## [Edit tracking data]
__________________________________________________
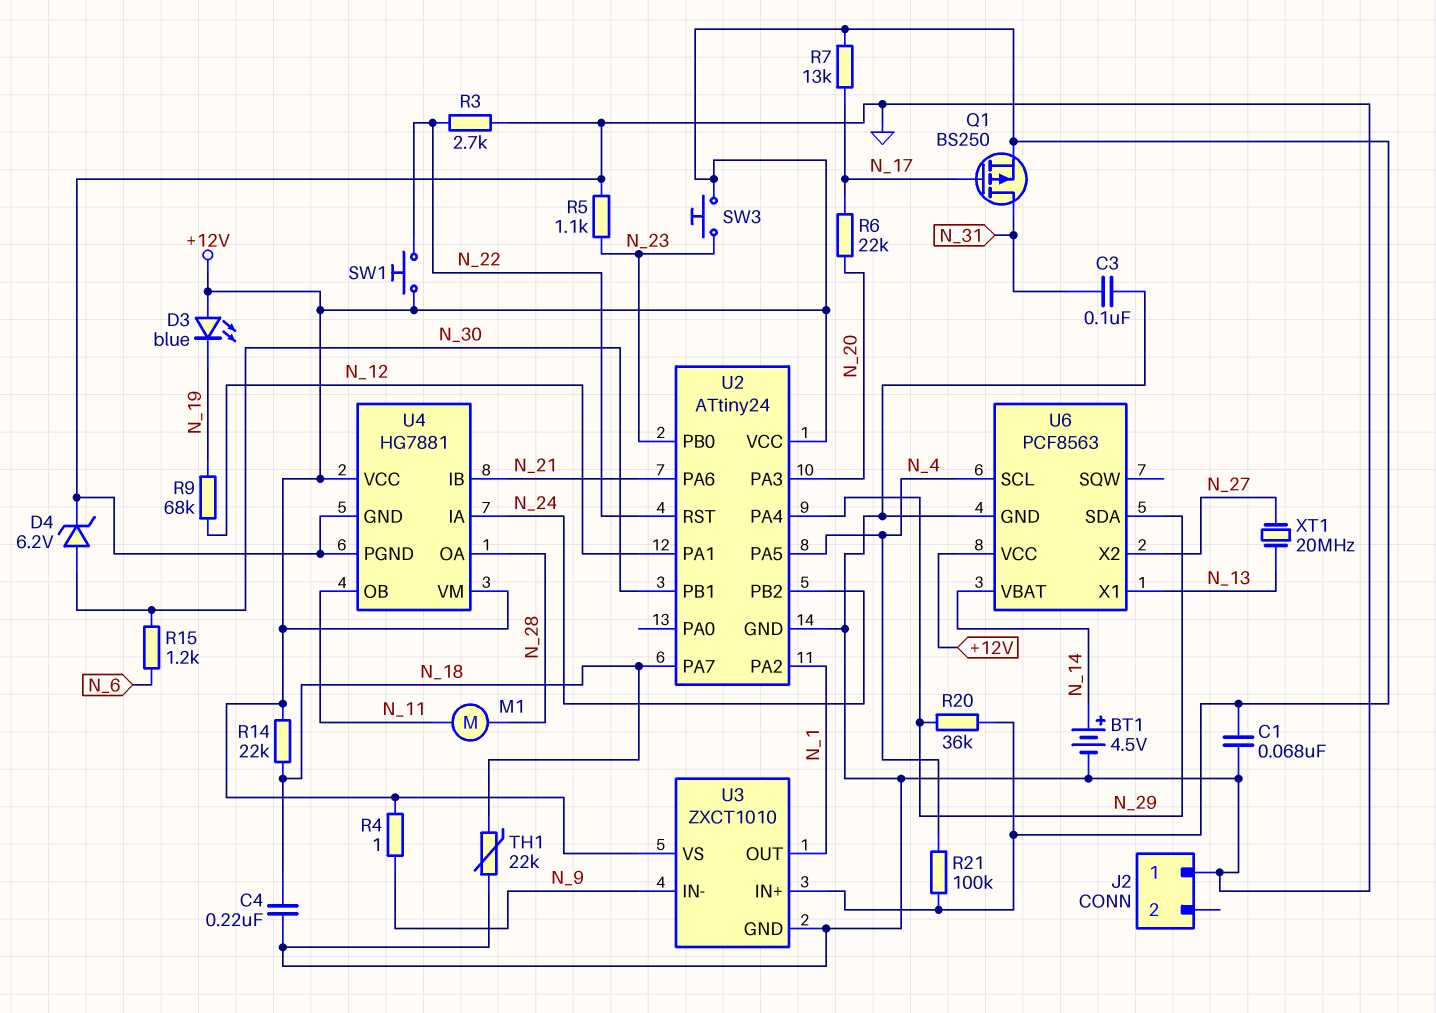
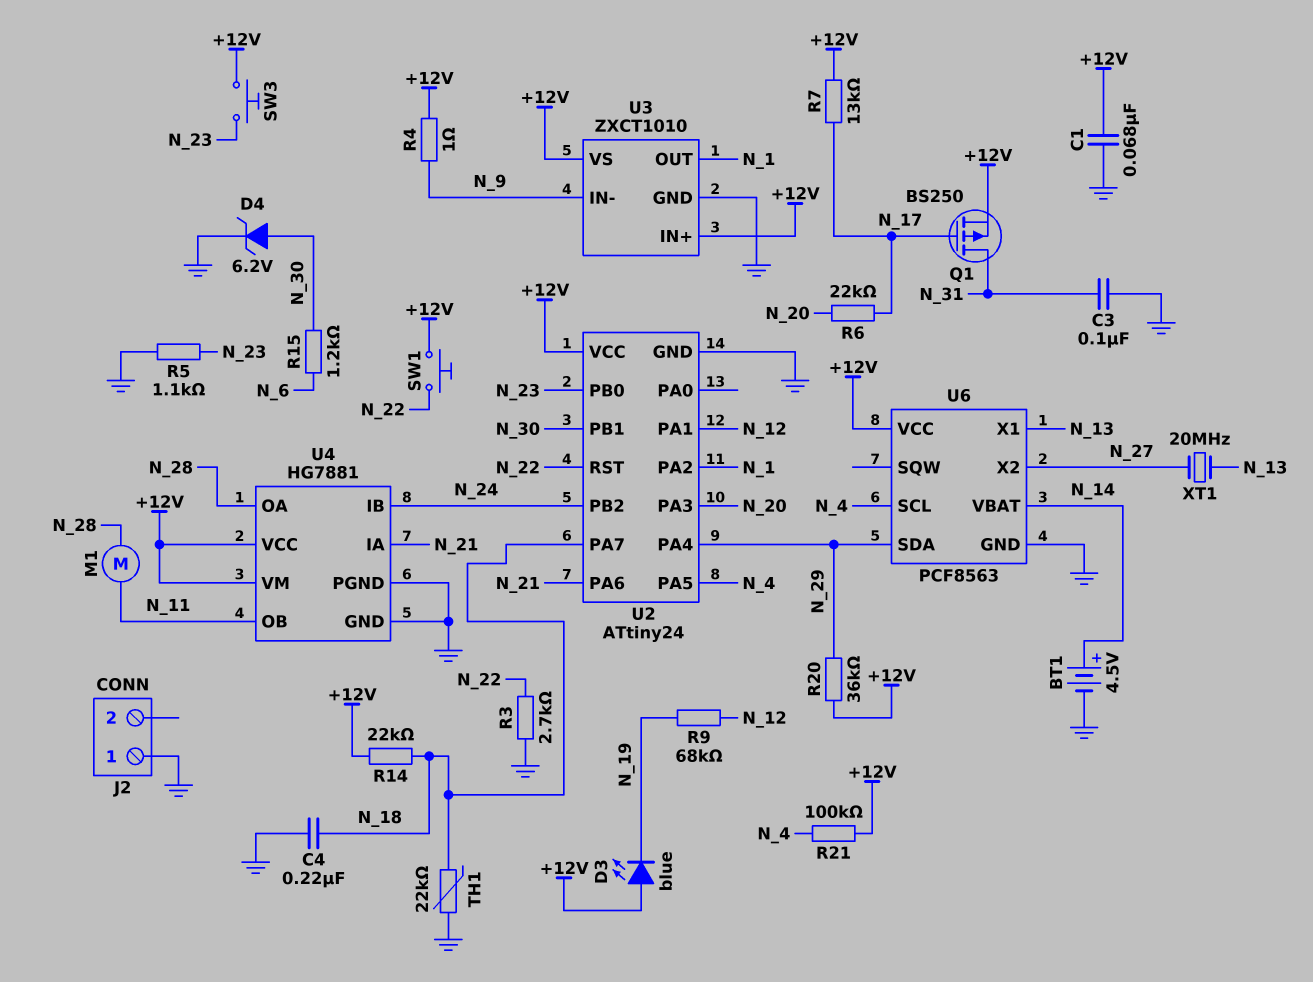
U4 pin IA: N_24 -> N_21
U4 pin IB: N_21 -> N_24

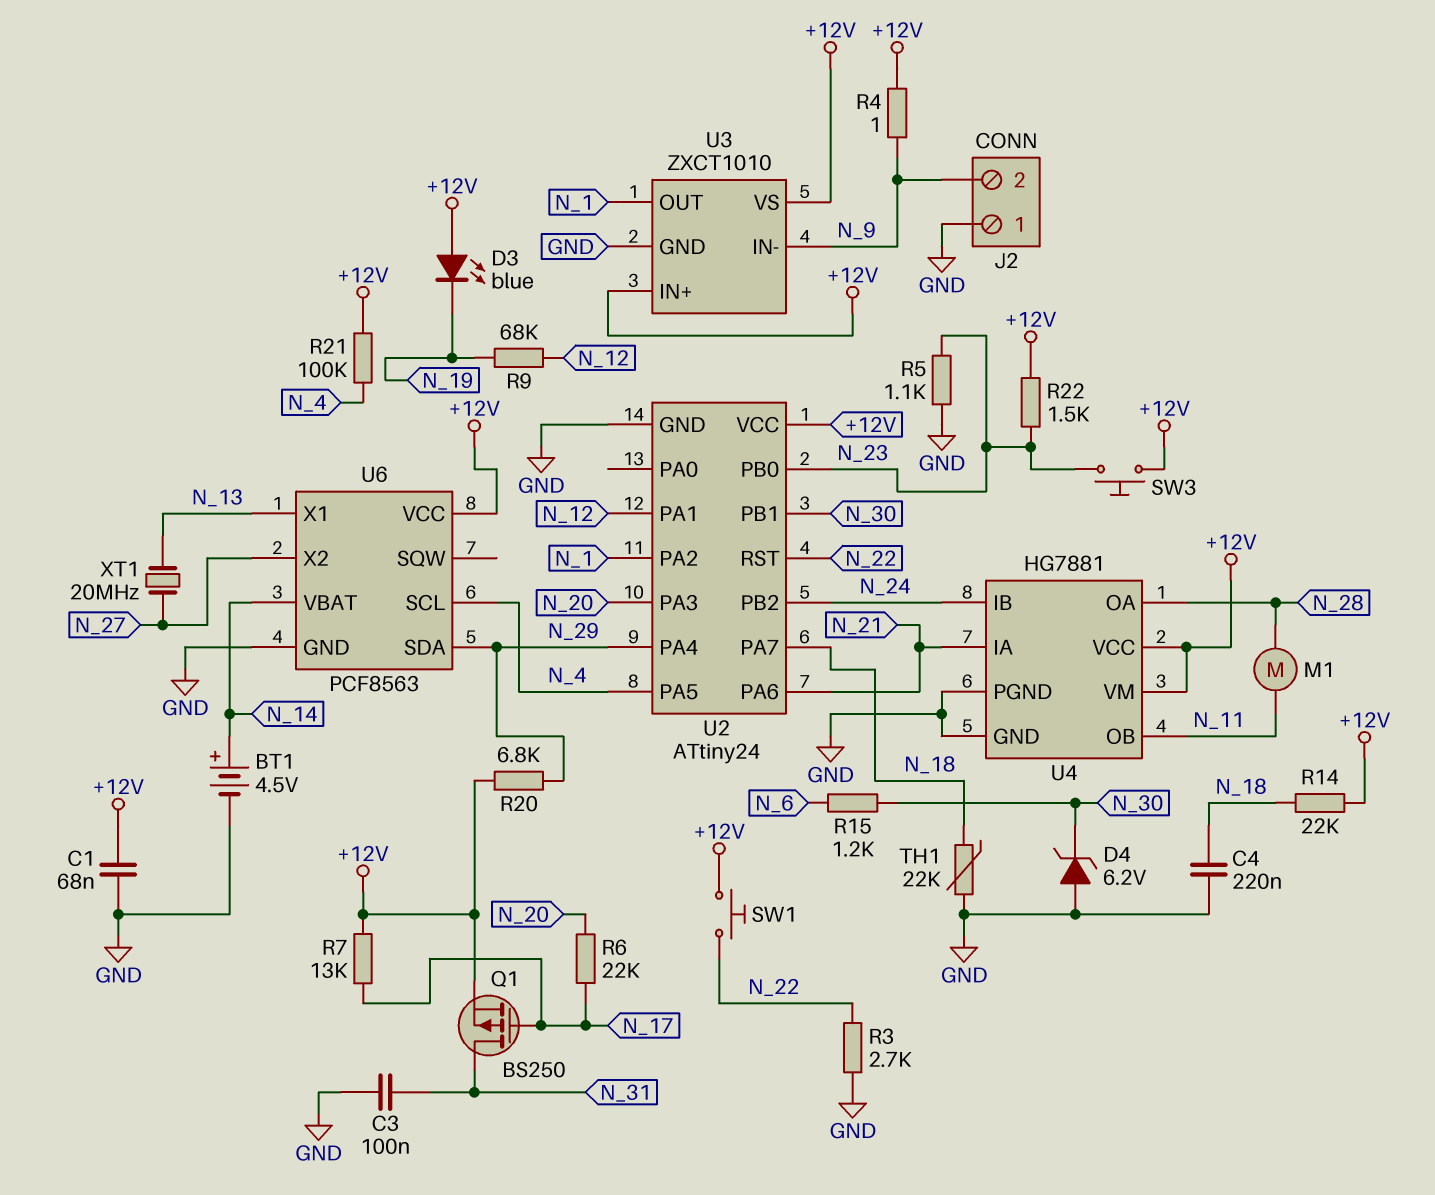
D4: zener 6.2V (A N_30, K GND) -> zener 6.2V (A GND, K N_30)
J2 pin 2: none -> N_9
R20: 36k (+12V, N_29) -> 6.8k (+12V, N_29)
R22: none -> 1.5k (+12V, N_23)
__________________________________________________
## [ACTION ITEM]
Each record above must be retyped exactly as given, with the images excluded.

## [EXERCISE OUTPUT]
U4 pin IA: N_24 -> N_21
U4 pin IB: N_21 -> N_24

D4: zener 6.2V (A N_30, K GND) -> zener 6.2V (A GND, K N_30)
J2 pin 2: none -> N_9
R20: 36k (+12V, N_29) -> 6.8k (+12V, N_29)
R22: none -> 1.5k (+12V, N_23)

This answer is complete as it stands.